Problem to work on
If a line in the entries below includes "yellow", pick it out and copy it.

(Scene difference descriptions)
Start of Block

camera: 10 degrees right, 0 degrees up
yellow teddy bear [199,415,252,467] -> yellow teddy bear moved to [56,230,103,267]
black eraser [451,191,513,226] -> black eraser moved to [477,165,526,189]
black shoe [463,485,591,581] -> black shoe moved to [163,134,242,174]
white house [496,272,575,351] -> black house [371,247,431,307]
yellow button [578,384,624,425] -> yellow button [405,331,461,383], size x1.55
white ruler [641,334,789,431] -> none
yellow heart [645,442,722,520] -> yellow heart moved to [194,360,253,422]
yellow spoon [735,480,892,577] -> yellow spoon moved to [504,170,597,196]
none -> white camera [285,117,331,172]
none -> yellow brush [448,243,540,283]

End of Block

The answer
yellow teddy bear [199,415,252,467] -> yellow teddy bear moved to [56,230,103,267]
yellow button [578,384,624,425] -> yellow button [405,331,461,383], size x1.55
yellow heart [645,442,722,520] -> yellow heart moved to [194,360,253,422]
yellow spoon [735,480,892,577] -> yellow spoon moved to [504,170,597,196]
none -> yellow brush [448,243,540,283]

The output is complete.